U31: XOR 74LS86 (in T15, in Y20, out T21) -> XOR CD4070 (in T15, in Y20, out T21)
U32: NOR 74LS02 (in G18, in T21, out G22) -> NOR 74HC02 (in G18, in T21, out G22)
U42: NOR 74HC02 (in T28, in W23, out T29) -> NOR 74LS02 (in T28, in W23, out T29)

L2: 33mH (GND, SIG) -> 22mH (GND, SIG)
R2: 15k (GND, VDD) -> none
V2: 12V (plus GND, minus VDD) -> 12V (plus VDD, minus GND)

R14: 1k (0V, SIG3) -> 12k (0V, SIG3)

.....

• [WHAT IS BEING ASKED]
Every entry is to be returned exactly, with nothing dropped.

• [EXPECTED ANSWER]
U31: XOR 74LS86 (in T15, in Y20, out T21) -> XOR CD4070 (in T15, in Y20, out T21)
U32: NOR 74LS02 (in G18, in T21, out G22) -> NOR 74HC02 (in G18, in T21, out G22)
U42: NOR 74HC02 (in T28, in W23, out T29) -> NOR 74LS02 (in T28, in W23, out T29)

L2: 33mH (GND, SIG) -> 22mH (GND, SIG)
R2: 15k (GND, VDD) -> none
V2: 12V (plus GND, minus VDD) -> 12V (plus VDD, minus GND)

R14: 1k (0V, SIG3) -> 12k (0V, SIG3)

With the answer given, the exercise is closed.